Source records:

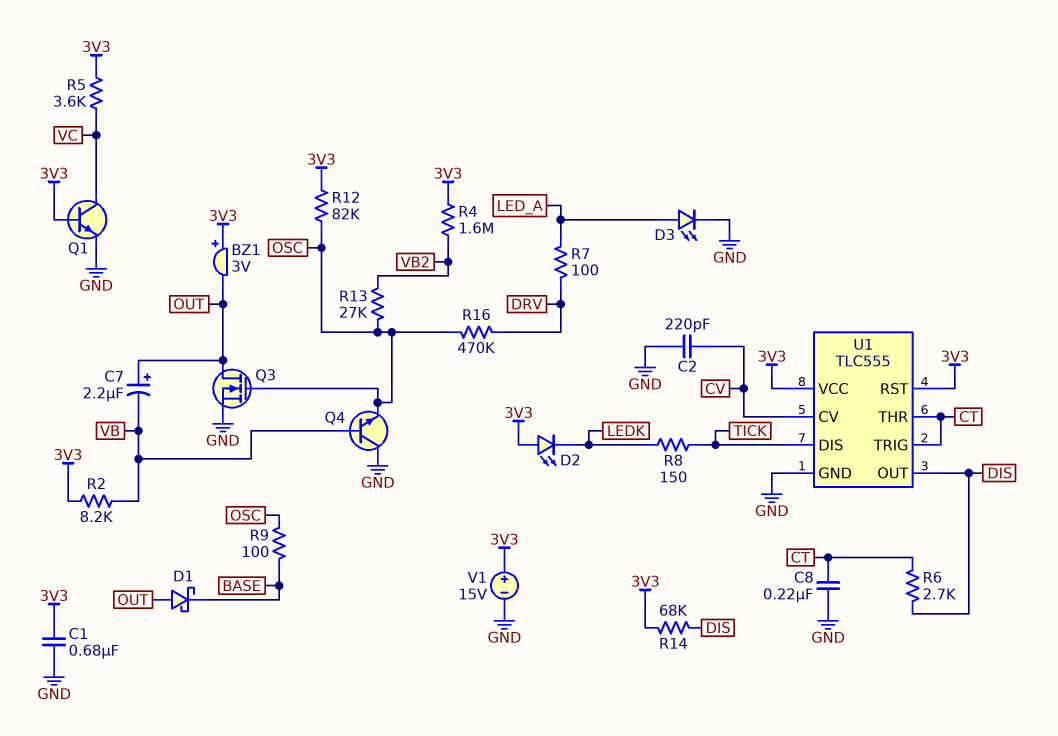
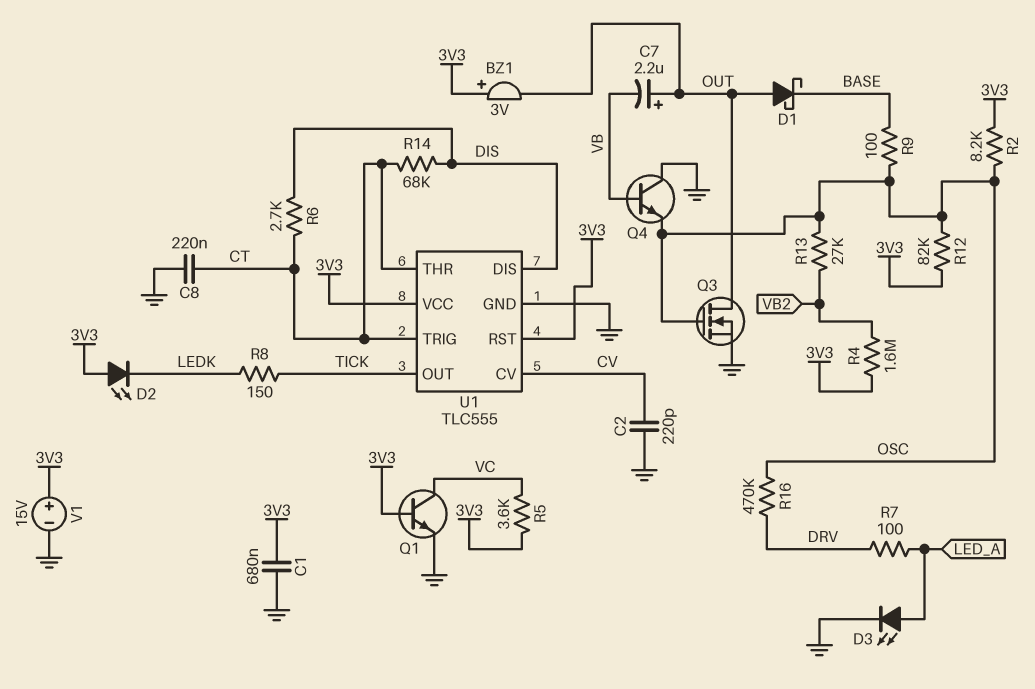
R2: 8.2k (3V3, VB) -> 8.2k (3V3, OSC)
R14: 68k (3V3, DIS) -> 68k (CT, DIS)
U1 pin DIS: TICK -> DIS
U1 pin OUT: DIS -> TICK

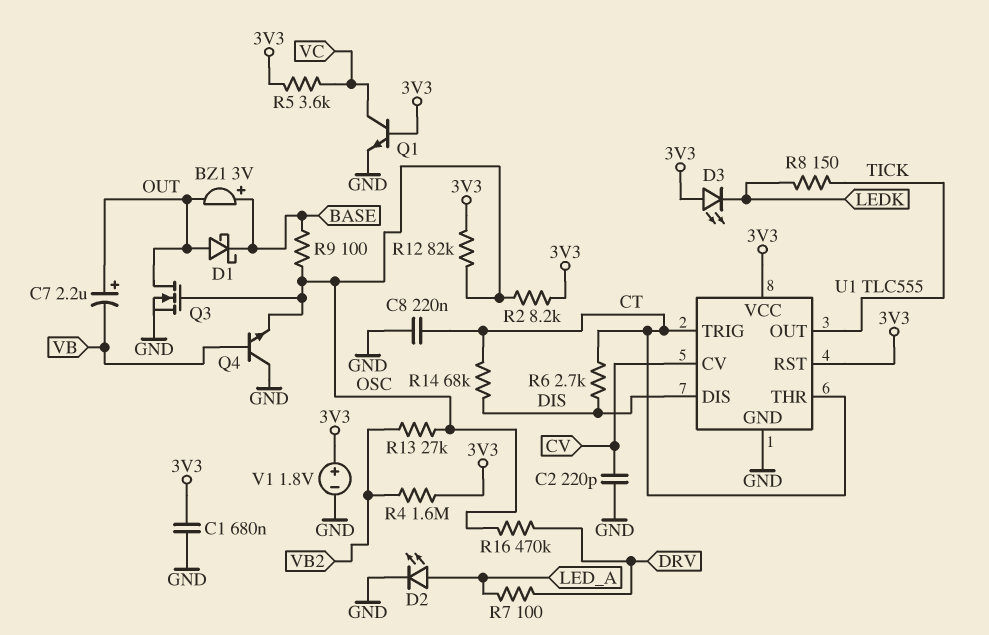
BZ1: buzzer 3V (plus 3V3, minus OUT) -> buzzer 3V (plus BASE, minus OUT)
D2: LED (A 3V3, K LEDK) -> LED (A LED_A, K GND)
D3: LED (A LED_A, K GND) -> LED (A 3V3, K LEDK)
V1: 15V (plus 3V3, minus GND) -> 1.8V (plus 3V3, minus GND)

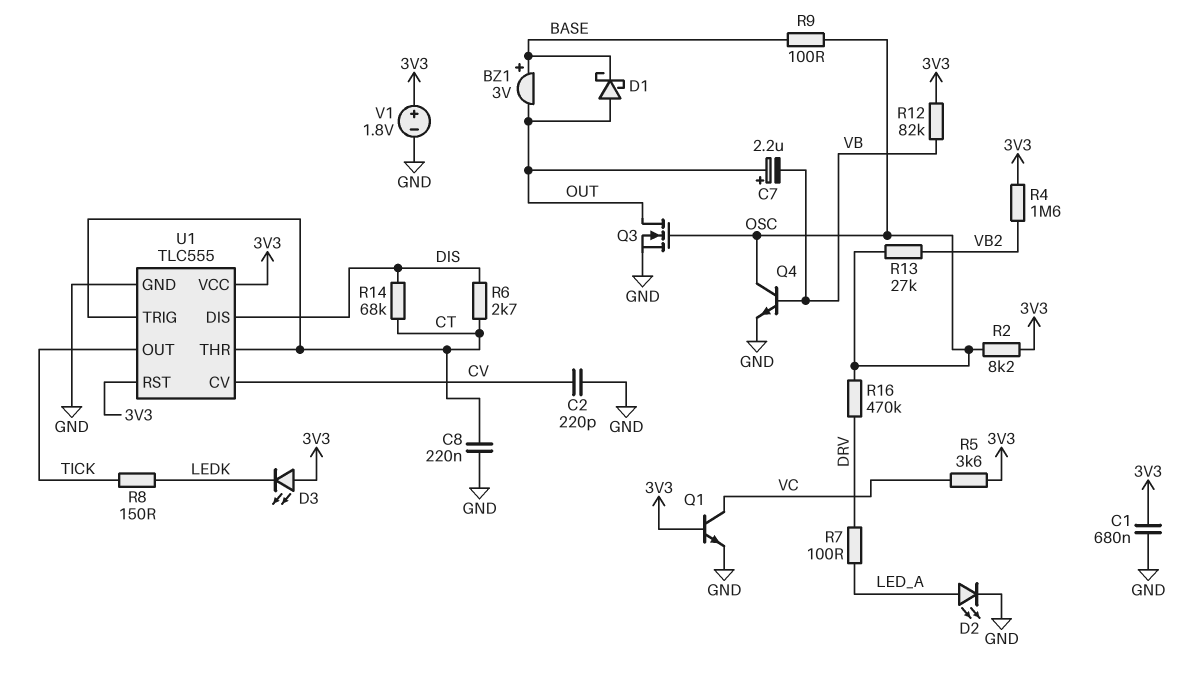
Q4: NPN (B VB, C GND, E OSC) -> NPN (B VB, C OSC, E GND)
R12: 82k (3V3, OSC) -> 82k (3V3, VB)

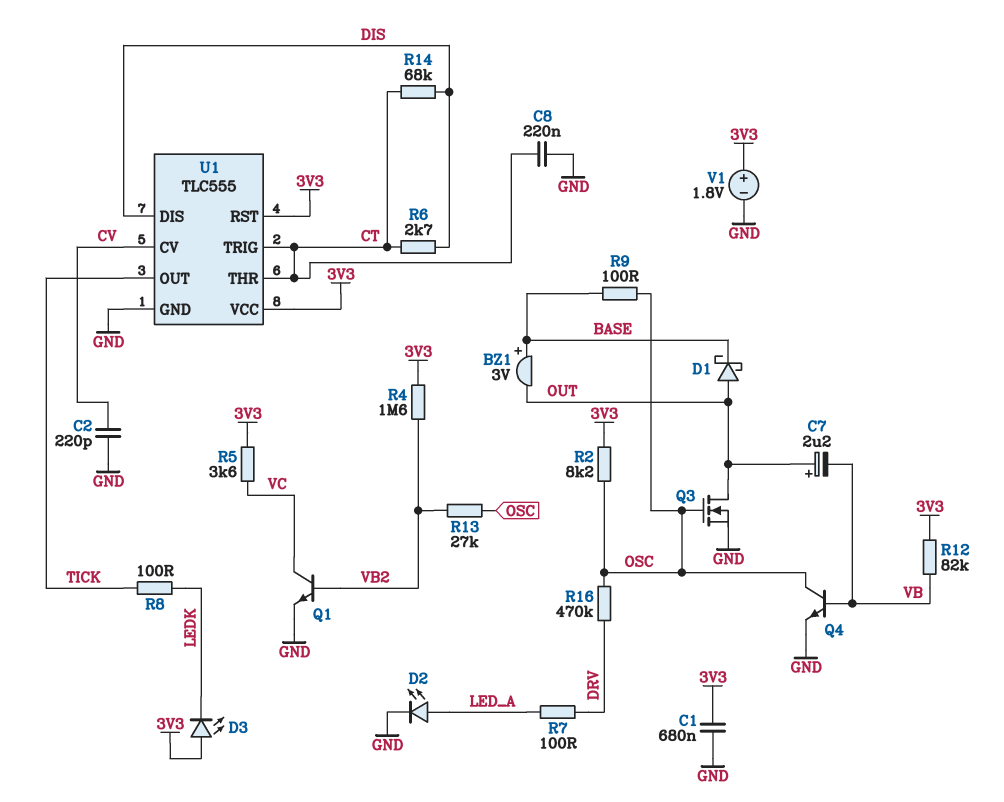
Q1: NPN (B 3V3, C VC, E GND) -> NPN (B VB2, C VC, E GND)
R8: 150 (LEDK, TICK) -> 100 (LEDK, TICK)

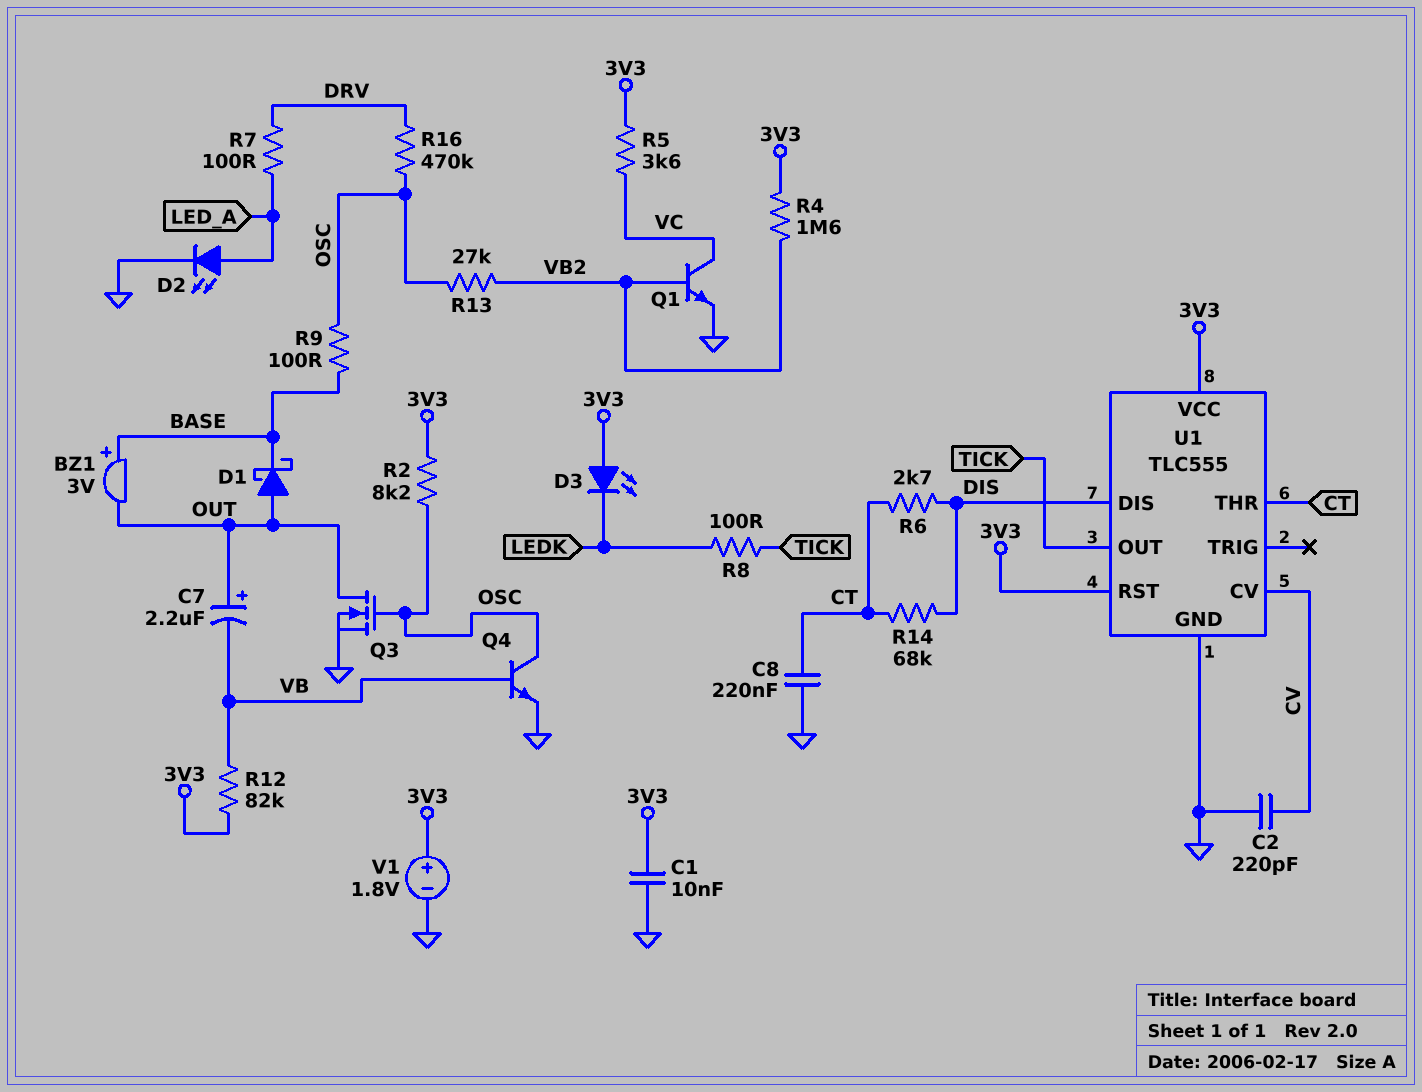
C1: 680nF (3V3, GND) -> 10nF (3V3, GND)
U1 pin TRIG: CT -> none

What needs to be done: From first line to last, return the records verbatim without their pictures.

Response box:
R2: 8.2k (3V3, VB) -> 8.2k (3V3, OSC)
R14: 68k (3V3, DIS) -> 68k (CT, DIS)
U1 pin DIS: TICK -> DIS
U1 pin OUT: DIS -> TICK

BZ1: buzzer 3V (plus 3V3, minus OUT) -> buzzer 3V (plus BASE, minus OUT)
D2: LED (A 3V3, K LEDK) -> LED (A LED_A, K GND)
D3: LED (A LED_A, K GND) -> LED (A 3V3, K LEDK)
V1: 15V (plus 3V3, minus GND) -> 1.8V (plus 3V3, minus GND)

Q4: NPN (B VB, C GND, E OSC) -> NPN (B VB, C OSC, E GND)
R12: 82k (3V3, OSC) -> 82k (3V3, VB)

Q1: NPN (B 3V3, C VC, E GND) -> NPN (B VB2, C VC, E GND)
R8: 150 (LEDK, TICK) -> 100 (LEDK, TICK)

C1: 680nF (3V3, GND) -> 10nF (3V3, GND)
U1 pin TRIG: CT -> none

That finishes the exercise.